Start of DATASET RECORDS

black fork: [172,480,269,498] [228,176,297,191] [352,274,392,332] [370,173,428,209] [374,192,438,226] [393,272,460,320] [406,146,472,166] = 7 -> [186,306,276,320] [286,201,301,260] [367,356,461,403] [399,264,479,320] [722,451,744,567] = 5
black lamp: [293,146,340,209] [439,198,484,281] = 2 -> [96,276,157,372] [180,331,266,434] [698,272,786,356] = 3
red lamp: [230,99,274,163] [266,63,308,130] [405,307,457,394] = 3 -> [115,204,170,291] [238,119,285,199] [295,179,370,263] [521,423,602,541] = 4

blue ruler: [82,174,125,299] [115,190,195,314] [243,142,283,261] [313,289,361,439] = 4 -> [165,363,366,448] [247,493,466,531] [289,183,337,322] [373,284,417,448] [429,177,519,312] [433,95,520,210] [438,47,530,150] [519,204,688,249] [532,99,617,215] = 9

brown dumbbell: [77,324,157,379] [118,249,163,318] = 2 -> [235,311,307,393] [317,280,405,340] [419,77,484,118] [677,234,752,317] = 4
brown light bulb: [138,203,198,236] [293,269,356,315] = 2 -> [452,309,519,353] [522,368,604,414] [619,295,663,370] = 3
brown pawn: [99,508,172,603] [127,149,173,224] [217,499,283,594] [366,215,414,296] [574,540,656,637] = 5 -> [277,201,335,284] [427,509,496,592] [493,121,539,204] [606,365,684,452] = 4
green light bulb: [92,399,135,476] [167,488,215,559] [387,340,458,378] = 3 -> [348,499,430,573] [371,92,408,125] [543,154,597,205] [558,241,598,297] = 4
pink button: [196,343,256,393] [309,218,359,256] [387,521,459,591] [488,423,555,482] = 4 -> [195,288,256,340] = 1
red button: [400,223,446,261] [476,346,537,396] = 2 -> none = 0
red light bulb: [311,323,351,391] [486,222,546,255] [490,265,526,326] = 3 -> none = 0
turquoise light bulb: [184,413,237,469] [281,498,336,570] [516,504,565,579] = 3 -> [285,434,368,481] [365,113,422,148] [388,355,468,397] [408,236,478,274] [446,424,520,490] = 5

End of DATASET RECORDS

TASK INSTRUCTIONS: Your job is to reproduce the data in full, with every line intact.

EXPECTED ANSWER:
black fork: [172,480,269,498] [228,176,297,191] [352,274,392,332] [370,173,428,209] [374,192,438,226] [393,272,460,320] [406,146,472,166] = 7 -> [186,306,276,320] [286,201,301,260] [367,356,461,403] [399,264,479,320] [722,451,744,567] = 5
black lamp: [293,146,340,209] [439,198,484,281] = 2 -> [96,276,157,372] [180,331,266,434] [698,272,786,356] = 3
red lamp: [230,99,274,163] [266,63,308,130] [405,307,457,394] = 3 -> [115,204,170,291] [238,119,285,199] [295,179,370,263] [521,423,602,541] = 4

blue ruler: [82,174,125,299] [115,190,195,314] [243,142,283,261] [313,289,361,439] = 4 -> [165,363,366,448] [247,493,466,531] [289,183,337,322] [373,284,417,448] [429,177,519,312] [433,95,520,210] [438,47,530,150] [519,204,688,249] [532,99,617,215] = 9

brown dumbbell: [77,324,157,379] [118,249,163,318] = 2 -> [235,311,307,393] [317,280,405,340] [419,77,484,118] [677,234,752,317] = 4
brown light bulb: [138,203,198,236] [293,269,356,315] = 2 -> [452,309,519,353] [522,368,604,414] [619,295,663,370] = 3
brown pawn: [99,508,172,603] [127,149,173,224] [217,499,283,594] [366,215,414,296] [574,540,656,637] = 5 -> [277,201,335,284] [427,509,496,592] [493,121,539,204] [606,365,684,452] = 4
green light bulb: [92,399,135,476] [167,488,215,559] [387,340,458,378] = 3 -> [348,499,430,573] [371,92,408,125] [543,154,597,205] [558,241,598,297] = 4
pink button: [196,343,256,393] [309,218,359,256] [387,521,459,591] [488,423,555,482] = 4 -> [195,288,256,340] = 1
red button: [400,223,446,261] [476,346,537,396] = 2 -> none = 0
red light bulb: [311,323,351,391] [486,222,546,255] [490,265,526,326] = 3 -> none = 0
turquoise light bulb: [184,413,237,469] [281,498,336,570] [516,504,565,579] = 3 -> [285,434,368,481] [365,113,422,148] [388,355,468,397] [408,236,478,274] [446,424,520,490] = 5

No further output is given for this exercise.